> [Assigned task]: Without changing a character, return the entries, but not the images they hold.

[Geospatial object listing tasks]
• • • • • • •
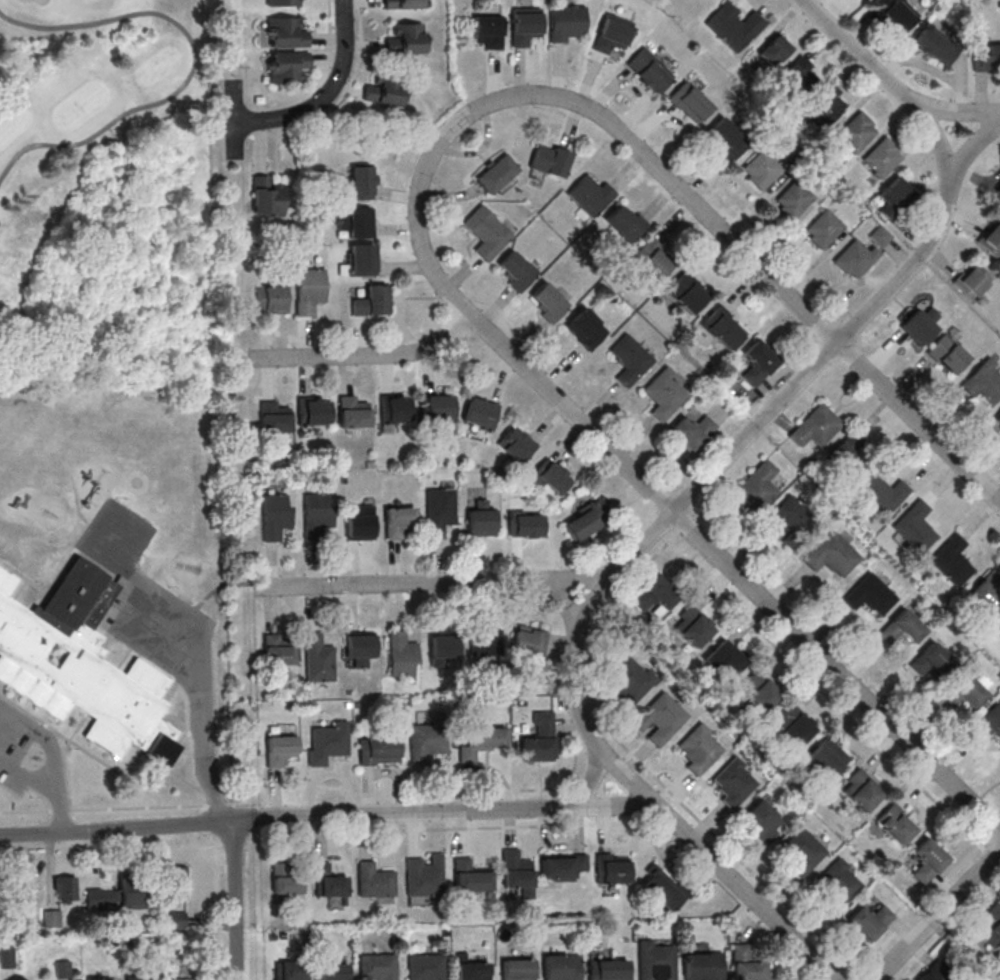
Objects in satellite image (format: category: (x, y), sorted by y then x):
building: (281, 2)
building: (402, 4)
building: (895, 13)
building: (568, 22)
building: (525, 25)
building: (734, 25)
road: (329, 29)
building: (487, 31)
building: (285, 33)
building: (612, 34)
building: (405, 38)
building: (935, 45)
building: (773, 50)
building: (986, 56)
road: (338, 59)
road: (359, 65)
building: (287, 66)
building: (649, 70)
road: (194, 71)
building: (799, 75)
road: (890, 81)
building: (385, 89)
road: (325, 98)
building: (690, 102)
building: (825, 103)
road: (956, 110)
building: (856, 132)
building: (727, 138)
building: (881, 157)
building: (550, 160)
building: (761, 168)
building: (495, 173)
road: (705, 178)
building: (362, 181)
park: (107, 192)
building: (996, 192)
building: (590, 195)
building: (894, 196)
building: (266, 197)
building: (792, 198)
building: (357, 223)
building: (823, 228)
building: (485, 232)
road: (763, 234)
building: (991, 240)
building: (653, 258)
building: (854, 258)
building: (361, 260)
building: (516, 270)
building: (972, 280)
road: (782, 286)
building: (308, 289)
road: (851, 290)
building: (687, 292)
building: (272, 299)
building: (372, 301)
building: (548, 302)
building: (919, 325)
building: (724, 327)
building: (585, 328)
building: (948, 354)
road: (366, 356)
building: (629, 359)
building: (758, 362)
building: (984, 381)
building: (663, 393)
building: (437, 406)
building: (395, 408)
building: (314, 411)
building: (353, 412)
building: (480, 413)
building: (274, 417)
building: (997, 421)
building: (816, 427)
building: (692, 431)
building: (516, 444)
building: (846, 459)
road: (620, 460)
building: (551, 477)
road: (697, 486)
building: (756, 487)
building: (881, 494)
building: (439, 510)
building: (315, 515)
building: (274, 516)
building: (481, 519)
building: (586, 519)
building: (398, 521)
building: (359, 522)
building: (790, 522)
building: (526, 524)
building: (914, 527)
building: (830, 555)
building: (951, 560)
building: (654, 594)
building: (869, 594)
building: (986, 596)
building: (691, 625)
building: (999, 625)
building: (900, 628)
building: (528, 640)
building: (484, 644)
building: (444, 646)
building: (359, 647)
building: (278, 649)
building: (402, 655)
building: (318, 659)
building: (722, 660)
building: (931, 660)
building: (81, 666)
road: (798, 669)
building: (628, 681)
building: (962, 690)
building: (758, 694)
road: (201, 711)
building: (659, 717)
building: (988, 721)
building: (794, 725)
road: (42, 736)
building: (538, 738)
building: (425, 739)
building: (327, 742)
building: (479, 743)
building: (698, 748)
building: (280, 750)
building: (378, 750)
building: (827, 756)
road: (590, 780)
road: (44, 782)
building: (733, 782)
building: (859, 790)
road: (651, 799)
road: (138, 807)
road: (25, 810)
road: (60, 810)
road: (326, 813)
building: (760, 820)
building: (894, 823)
building: (802, 851)
building: (926, 860)
building: (561, 866)
building: (610, 868)
building: (514, 869)
building: (423, 876)
building: (469, 876)
building: (283, 879)
building: (373, 880)
building: (326, 881)
building: (177, 882)
building: (837, 883)
building: (663, 888)
building: (65, 889)
building: (131, 894)
road: (236, 898)
building: (99, 900)
road: (923, 901)
road: (938, 915)
building: (51, 918)
building: (868, 920)
building: (991, 923)
road: (949, 927)
building: (6, 957)
building: (656, 962)
building: (746, 963)
building: (703, 966)
building: (376, 967)
building: (425, 967)
building: (560, 967)
building: (63, 969)
building: (516, 969)
building: (607, 969)
building: (290, 970)
building: (473, 971)
building: (934, 971)
building: (333, 972)
building: (97, 978)
building: (138, 978)
building: (181, 979)

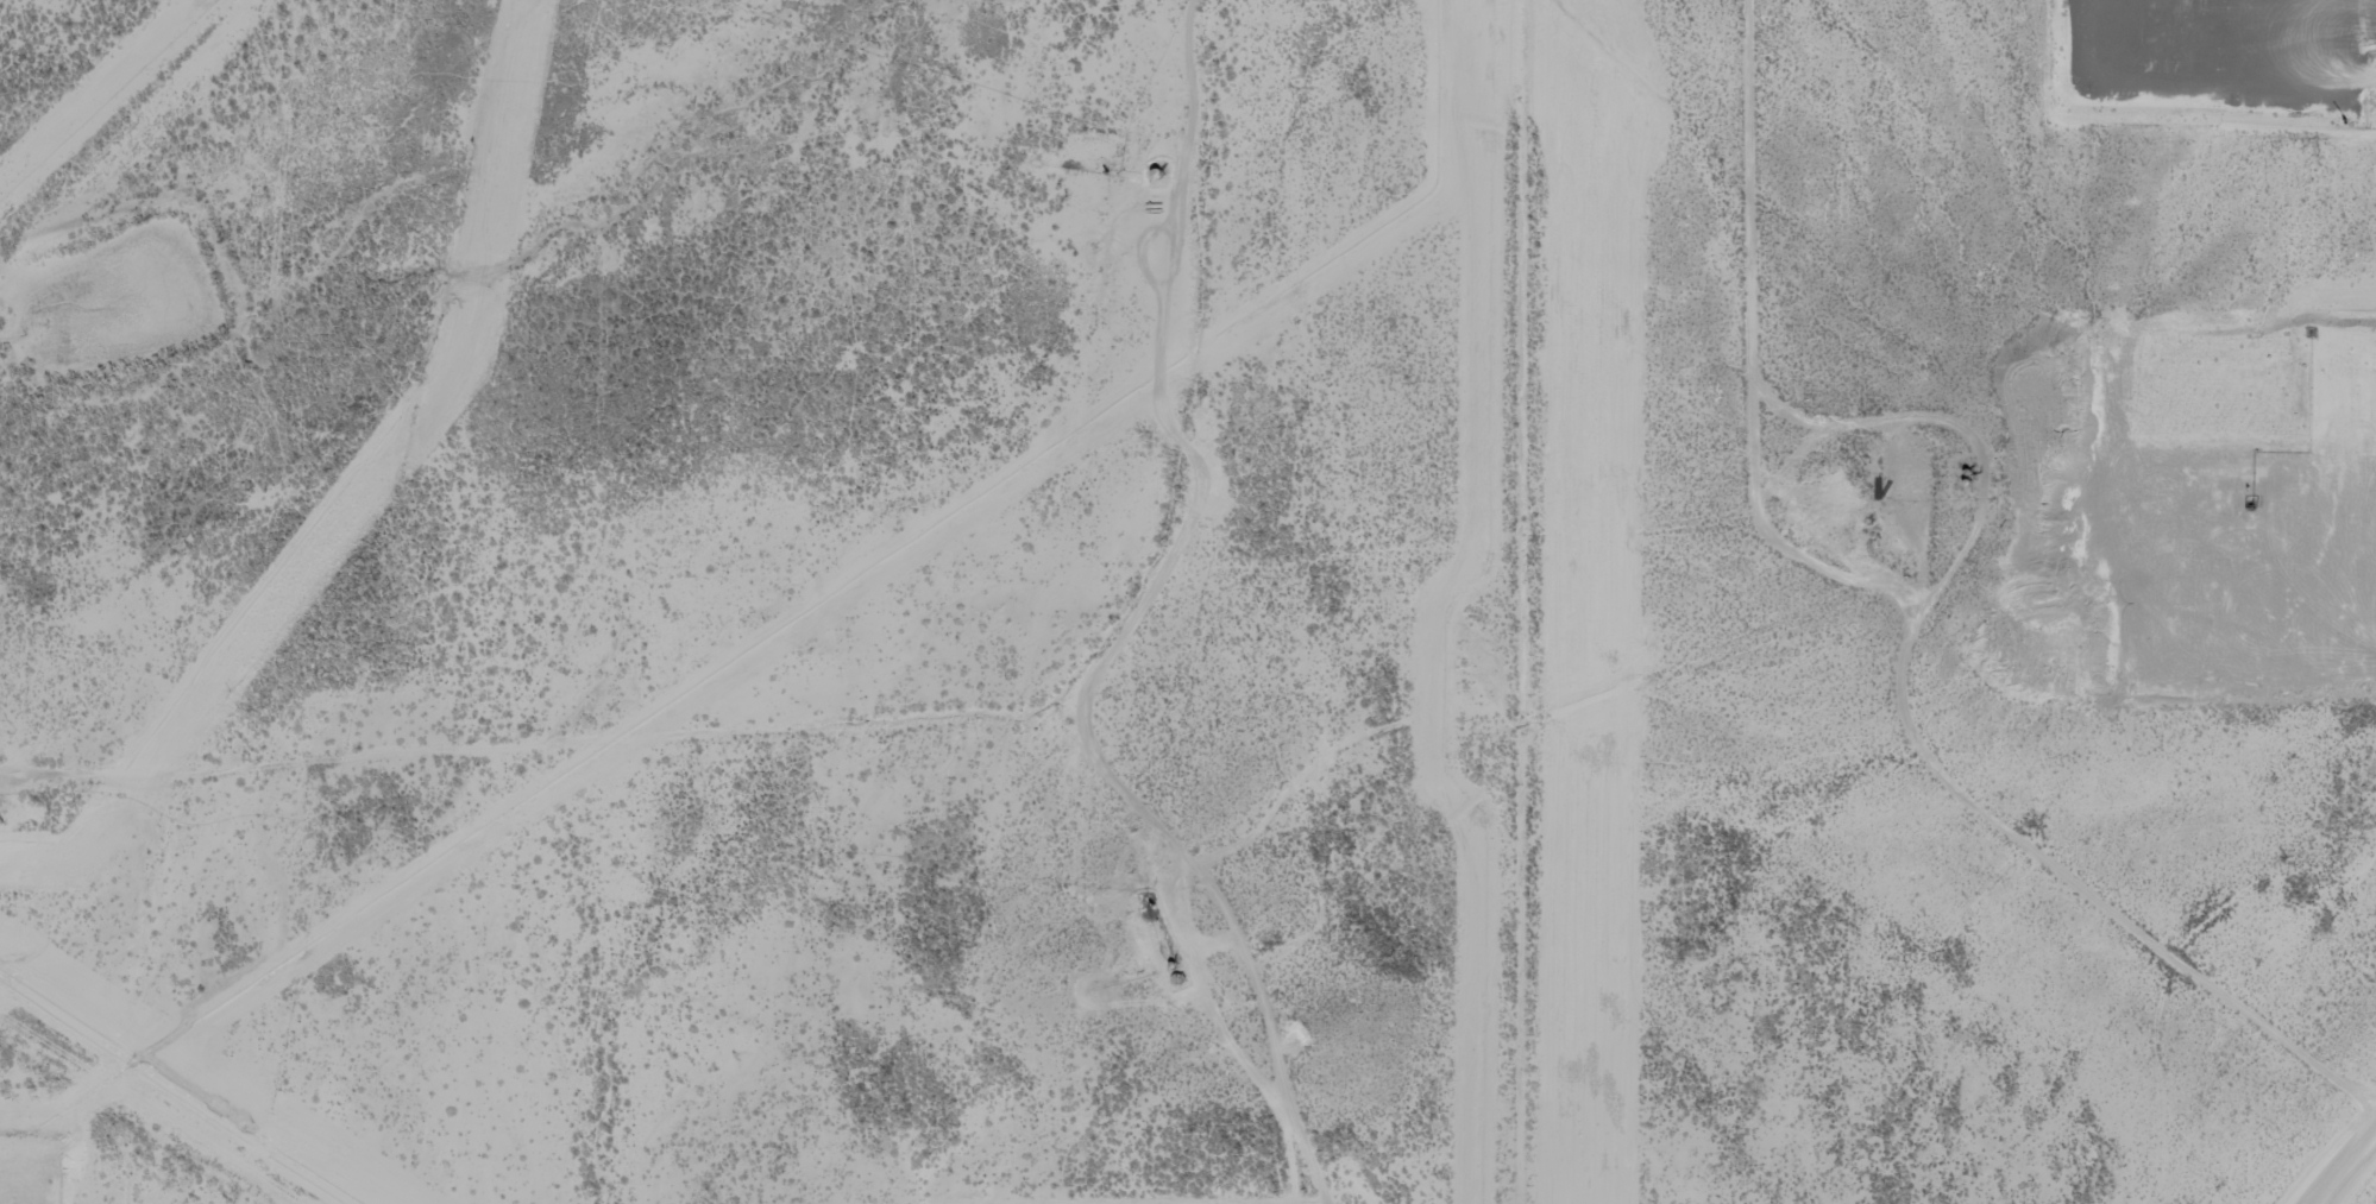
• • • • • • •
> [Problem solution]:
Objects in satellite image (format: category: (x, y), sorted by y then x):
building: (281, 2)
building: (402, 4)
building: (895, 13)
building: (568, 22)
building: (525, 25)
building: (734, 25)
road: (329, 29)
building: (487, 31)
building: (285, 33)
building: (612, 34)
building: (405, 38)
building: (935, 45)
building: (773, 50)
building: (986, 56)
road: (338, 59)
road: (359, 65)
building: (287, 66)
building: (649, 70)
road: (194, 71)
building: (799, 75)
road: (890, 81)
building: (385, 89)
road: (325, 98)
building: (690, 102)
building: (825, 103)
road: (956, 110)
building: (856, 132)
building: (727, 138)
building: (881, 157)
building: (550, 160)
building: (761, 168)
building: (495, 173)
road: (705, 178)
building: (362, 181)
park: (107, 192)
building: (996, 192)
building: (590, 195)
building: (894, 196)
building: (266, 197)
building: (792, 198)
building: (357, 223)
building: (823, 228)
building: (485, 232)
road: (763, 234)
building: (991, 240)
building: (653, 258)
building: (854, 258)
building: (361, 260)
building: (516, 270)
building: (972, 280)
road: (782, 286)
building: (308, 289)
road: (851, 290)
building: (687, 292)
building: (272, 299)
building: (372, 301)
building: (548, 302)
building: (919, 325)
building: (724, 327)
building: (585, 328)
building: (948, 354)
road: (366, 356)
building: (629, 359)
building: (758, 362)
building: (984, 381)
building: (663, 393)
building: (437, 406)
building: (395, 408)
building: (314, 411)
building: (353, 412)
building: (480, 413)
building: (274, 417)
building: (997, 421)
building: (816, 427)
building: (692, 431)
building: (516, 444)
building: (846, 459)
road: (620, 460)
building: (551, 477)
road: (697, 486)
building: (756, 487)
building: (881, 494)
building: (439, 510)
building: (315, 515)
building: (274, 516)
building: (481, 519)
building: (586, 519)
building: (398, 521)
building: (359, 522)
building: (790, 522)
building: (526, 524)
building: (914, 527)
building: (830, 555)
building: (951, 560)
building: (654, 594)
building: (869, 594)
building: (986, 596)
building: (691, 625)
building: (999, 625)
building: (900, 628)
building: (528, 640)
building: (484, 644)
building: (444, 646)
building: (359, 647)
building: (278, 649)
building: (402, 655)
building: (318, 659)
building: (722, 660)
building: (931, 660)
building: (81, 666)
road: (798, 669)
building: (628, 681)
building: (962, 690)
building: (758, 694)
road: (201, 711)
building: (659, 717)
building: (988, 721)
building: (794, 725)
road: (42, 736)
building: (538, 738)
building: (425, 739)
building: (327, 742)
building: (479, 743)
building: (698, 748)
building: (280, 750)
building: (378, 750)
building: (827, 756)
road: (590, 780)
road: (44, 782)
building: (733, 782)
building: (859, 790)
road: (651, 799)
road: (138, 807)
road: (25, 810)
road: (60, 810)
road: (326, 813)
building: (760, 820)
building: (894, 823)
building: (802, 851)
building: (926, 860)
building: (561, 866)
building: (610, 868)
building: (514, 869)
building: (423, 876)
building: (469, 876)
building: (283, 879)
building: (373, 880)
building: (326, 881)
building: (177, 882)
building: (837, 883)
building: (663, 888)
building: (65, 889)
building: (131, 894)
road: (236, 898)
building: (99, 900)
road: (923, 901)
road: (938, 915)
building: (51, 918)
building: (868, 920)
building: (991, 923)
road: (949, 927)
building: (6, 957)
building: (656, 962)
building: (746, 963)
building: (703, 966)
building: (376, 967)
building: (425, 967)
building: (560, 967)
building: (63, 969)
building: (516, 969)
building: (607, 969)
building: (290, 970)
building: (473, 971)
building: (934, 971)
building: (333, 972)
building: (97, 978)
building: (138, 978)
building: (181, 979)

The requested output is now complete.